* [WHAT IS REQUIRED]: Each entry should be restated word for word, with all pictures left out.

Items listed in a dataset
========

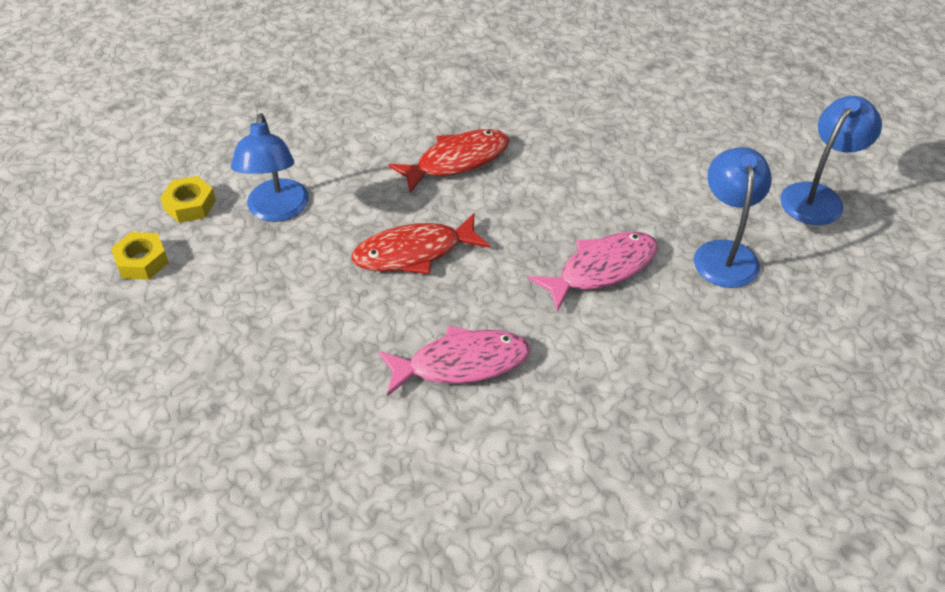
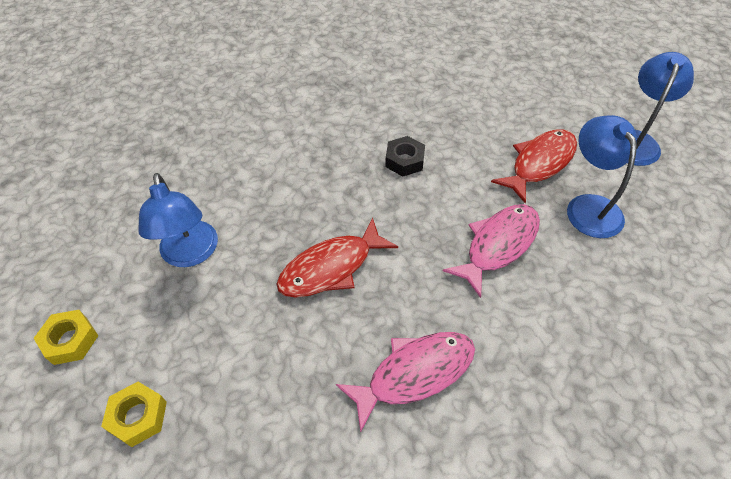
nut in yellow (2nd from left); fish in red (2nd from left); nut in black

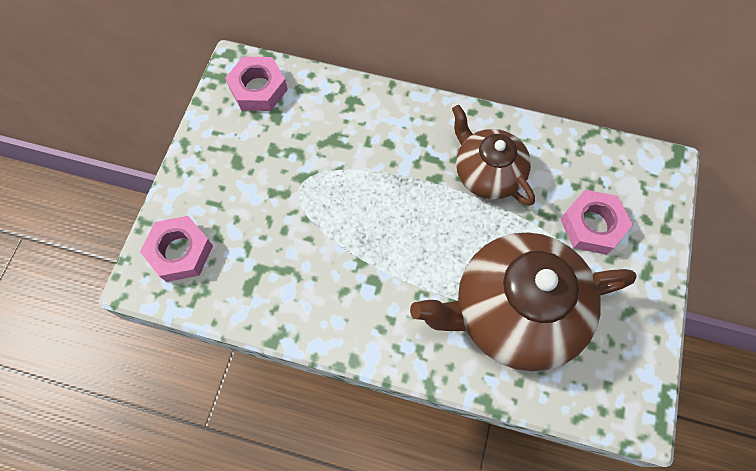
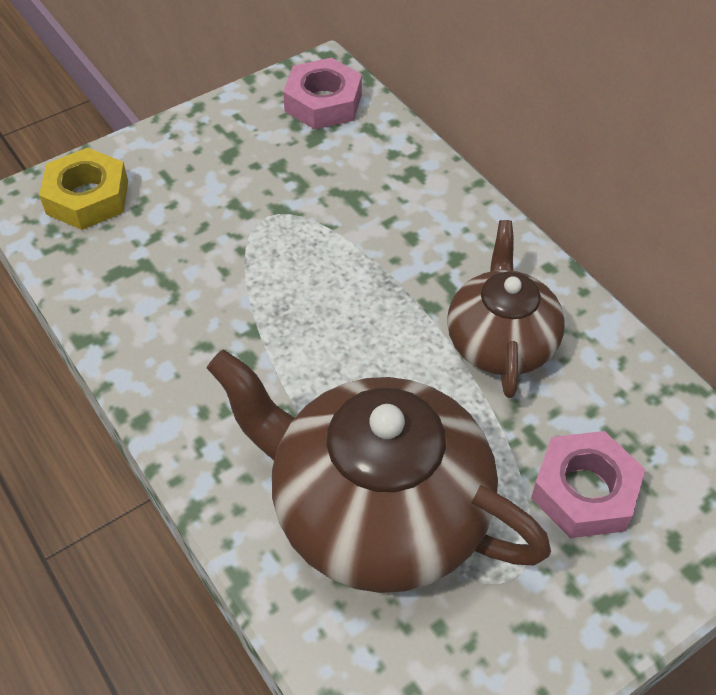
nut in yellow

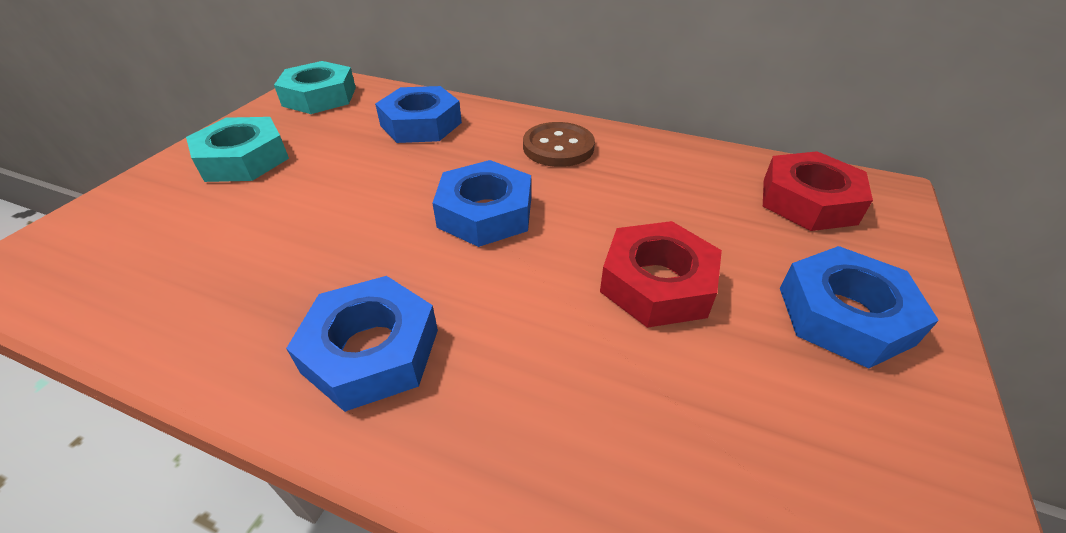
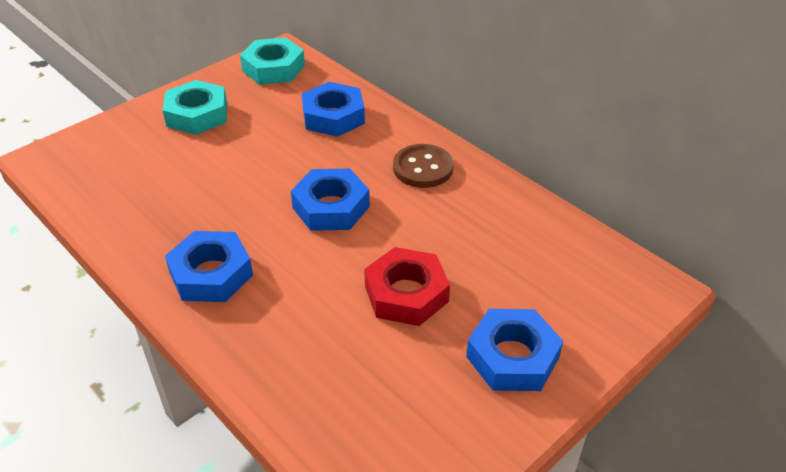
nut in red (2nd from left in the first image)

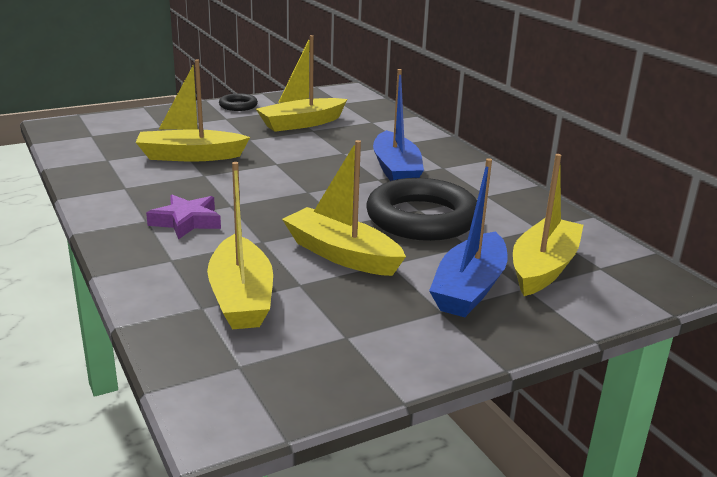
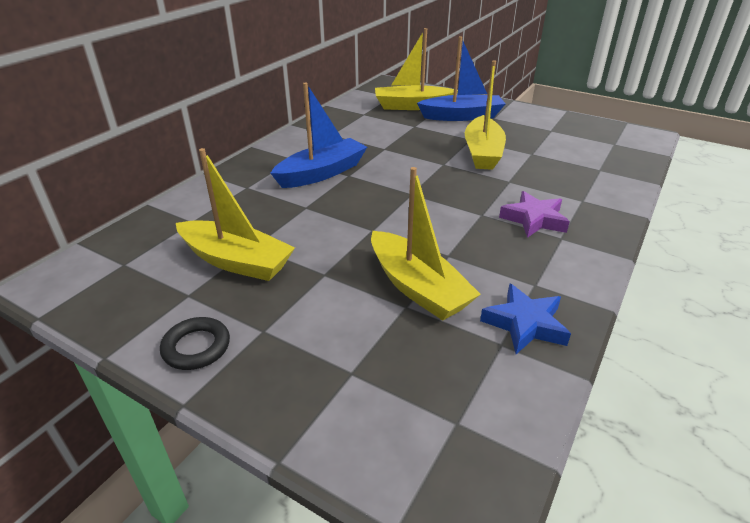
boat in yellow (2nd from left in the first image); ring in black (2nd from left in the first image); star in blue

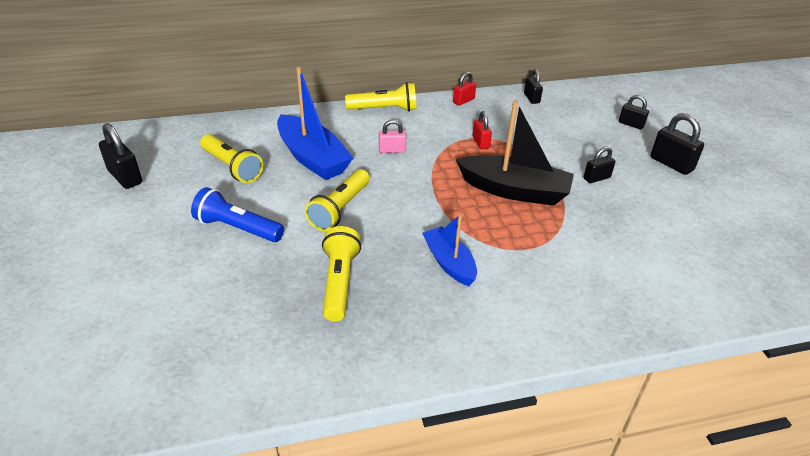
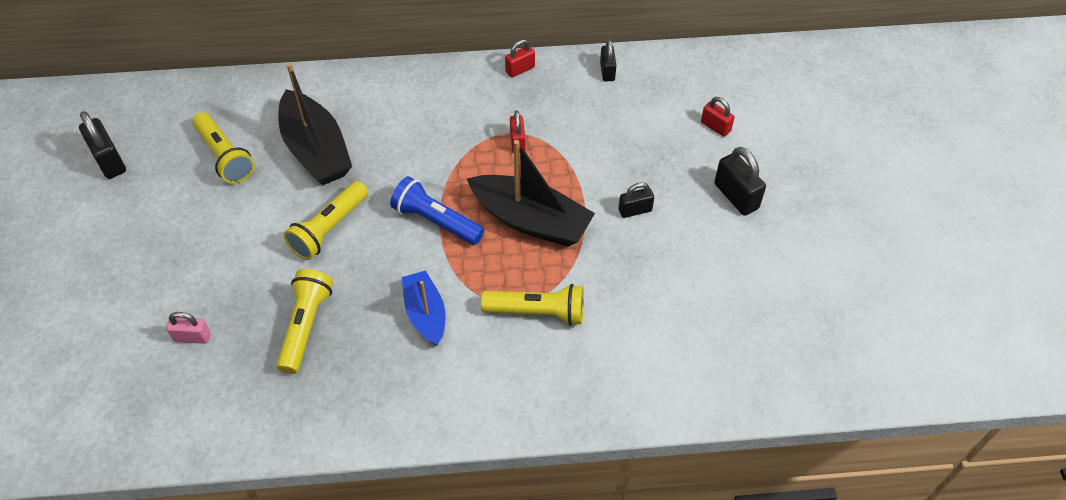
flashlight in blue; boat in black (1st from left); flashlight in yellow (4th from left); padlock in pink; padlock in red (3rd from left)

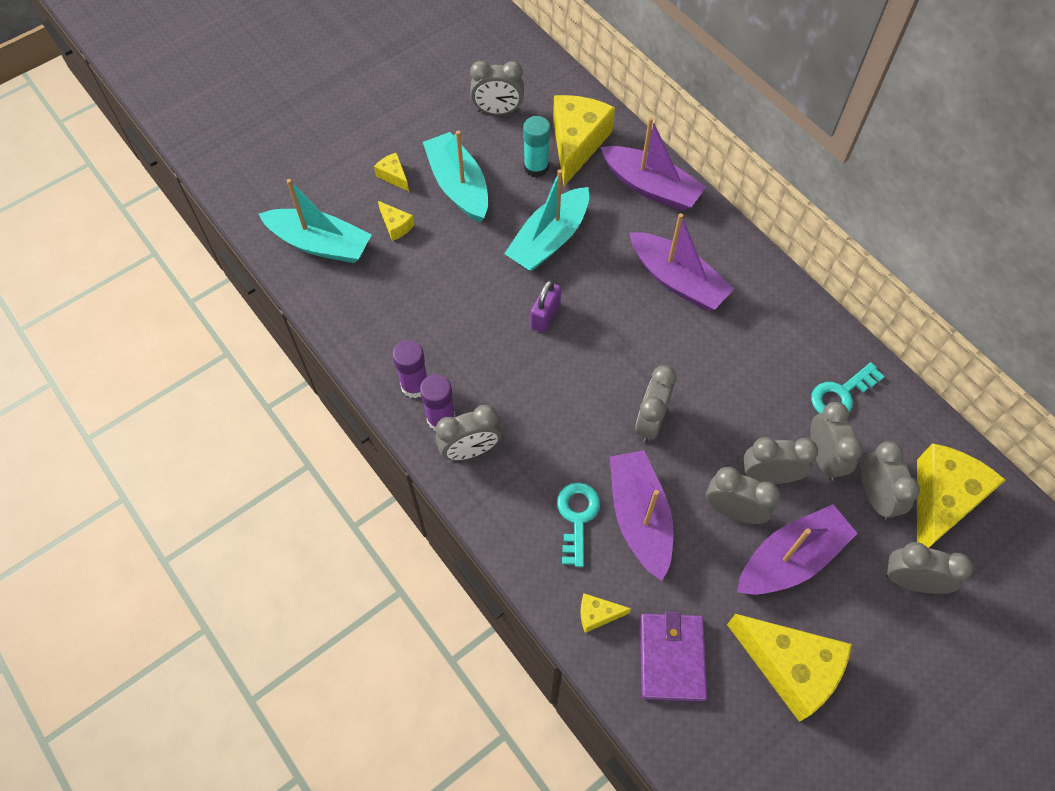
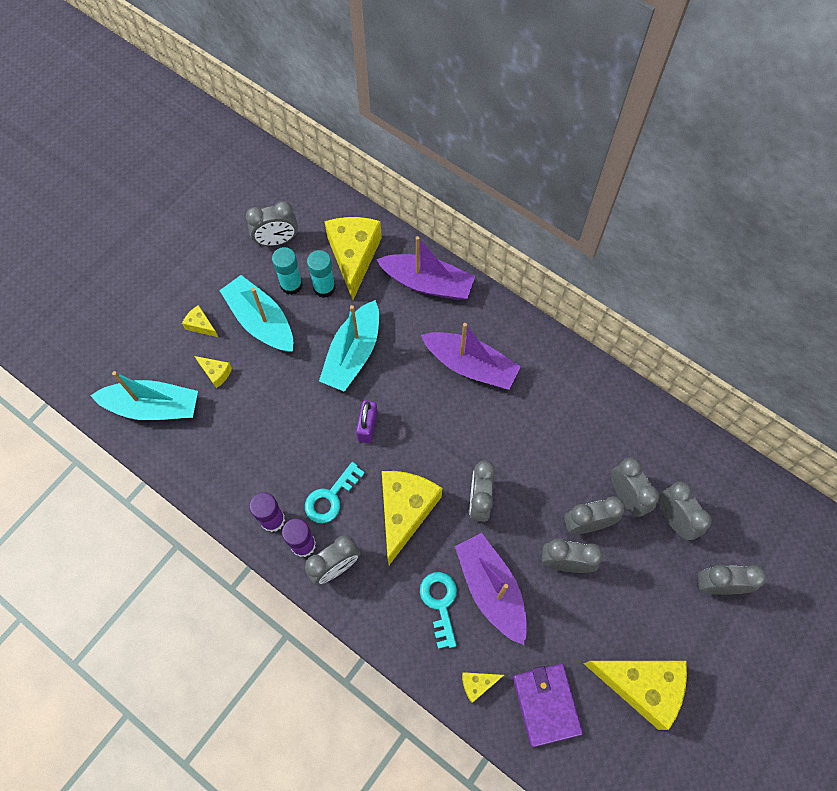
boat in purple (4th from left in the first image); key in turquoise (1st from left); cheese in yellow (4th from left); glue stick in turquoise (1st from left)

========

* [RESULT OF THE EXERCISE]:
nut in yellow (2nd from left); fish in red (2nd from left); nut in black

nut in yellow

nut in red (2nd from left in the first image)

boat in yellow (2nd from left in the first image); ring in black (2nd from left in the first image); star in blue

flashlight in blue; boat in black (1st from left); flashlight in yellow (4th from left); padlock in pink; padlock in red (3rd from left)

boat in purple (4th from left in the first image); key in turquoise (1st from left); cheese in yellow (4th from left); glue stick in turquoise (1st from left)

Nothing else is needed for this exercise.